__TASK DETAILS__
Only those lines in the data below from the line containing "(440, 226) = (538, 415): pink" through the line containing "(788, 277) = (597, 682): turquoise", both included, should be restated word for word.

__Items from a dataset__
┌──

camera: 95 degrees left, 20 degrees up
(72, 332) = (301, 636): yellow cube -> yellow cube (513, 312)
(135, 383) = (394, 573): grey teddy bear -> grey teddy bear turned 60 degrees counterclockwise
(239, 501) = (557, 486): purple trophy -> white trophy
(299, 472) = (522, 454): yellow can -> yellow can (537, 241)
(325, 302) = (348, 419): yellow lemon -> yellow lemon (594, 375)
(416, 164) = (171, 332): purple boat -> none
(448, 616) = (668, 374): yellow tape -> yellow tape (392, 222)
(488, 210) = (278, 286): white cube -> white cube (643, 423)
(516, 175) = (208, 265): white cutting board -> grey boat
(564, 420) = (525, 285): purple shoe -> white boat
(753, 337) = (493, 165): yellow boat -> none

└──
┌──

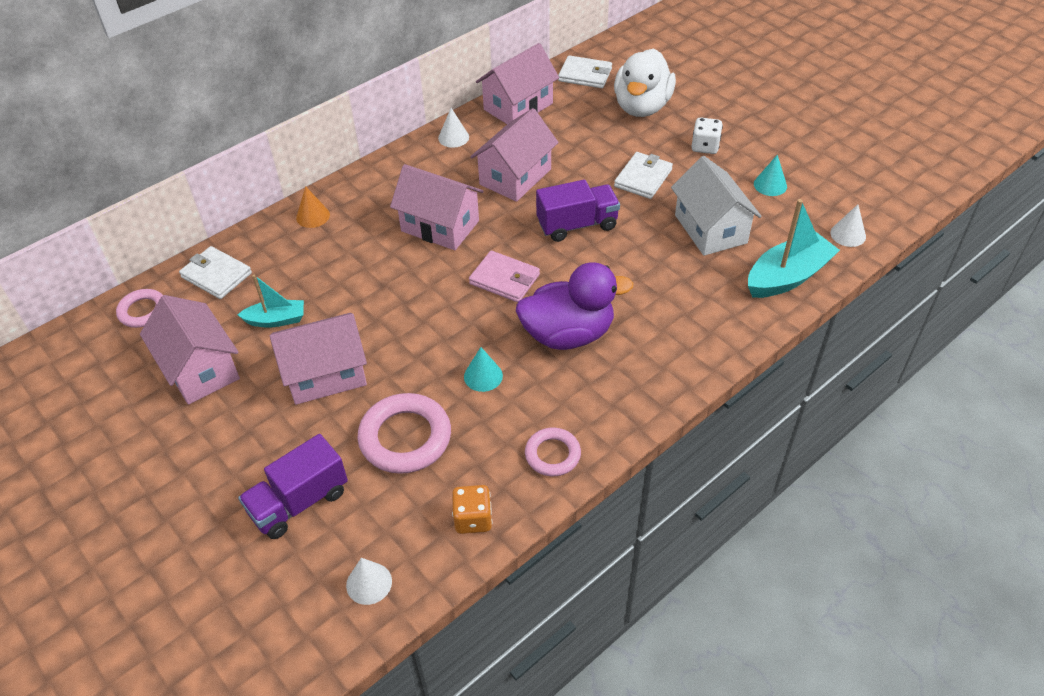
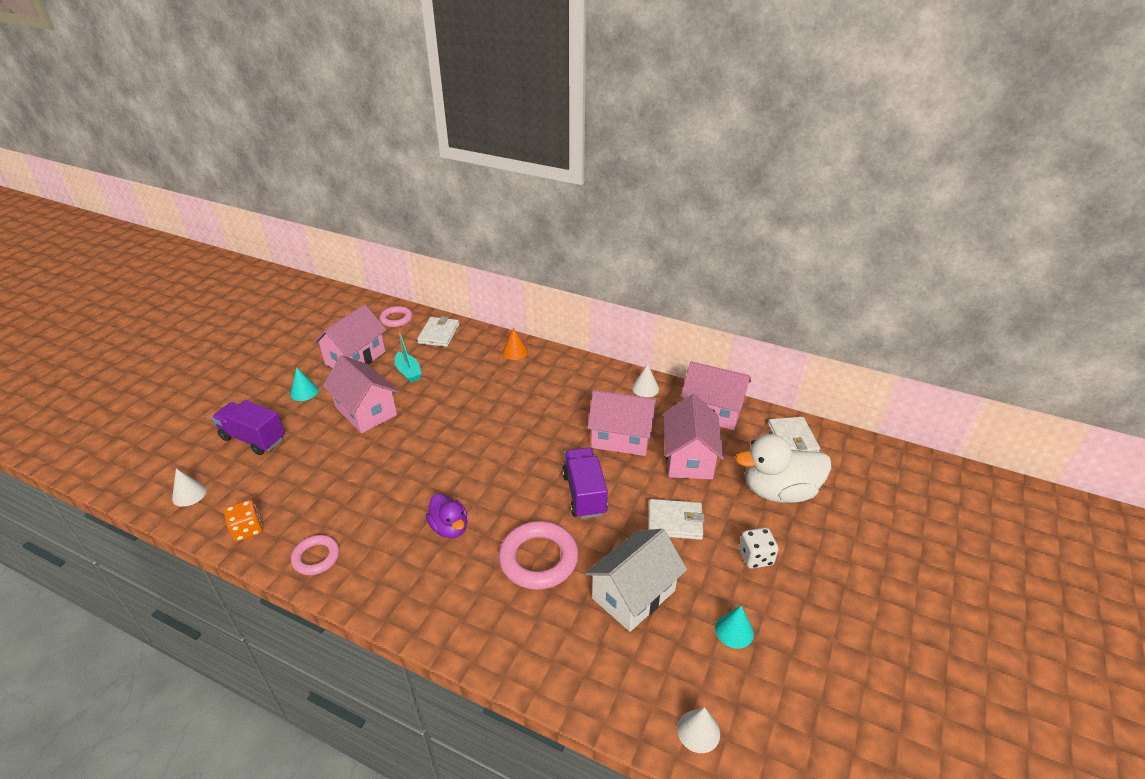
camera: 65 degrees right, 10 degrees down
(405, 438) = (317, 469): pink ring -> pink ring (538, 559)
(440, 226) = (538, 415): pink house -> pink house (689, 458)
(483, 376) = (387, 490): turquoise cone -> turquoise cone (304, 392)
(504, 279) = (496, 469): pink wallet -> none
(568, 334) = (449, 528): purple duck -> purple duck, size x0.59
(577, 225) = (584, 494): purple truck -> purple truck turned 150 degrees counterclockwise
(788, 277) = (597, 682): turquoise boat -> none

└──

__ANSWER SECTION__
(440, 226) = (538, 415): pink house -> pink house (689, 458)
(483, 376) = (387, 490): turquoise cone -> turquoise cone (304, 392)
(504, 279) = (496, 469): pink wallet -> none
(568, 334) = (449, 528): purple duck -> purple duck, size x0.59
(577, 225) = (584, 494): purple truck -> purple truck turned 150 degrees counterclockwise
(788, 277) = (597, 682): turquoise boat -> none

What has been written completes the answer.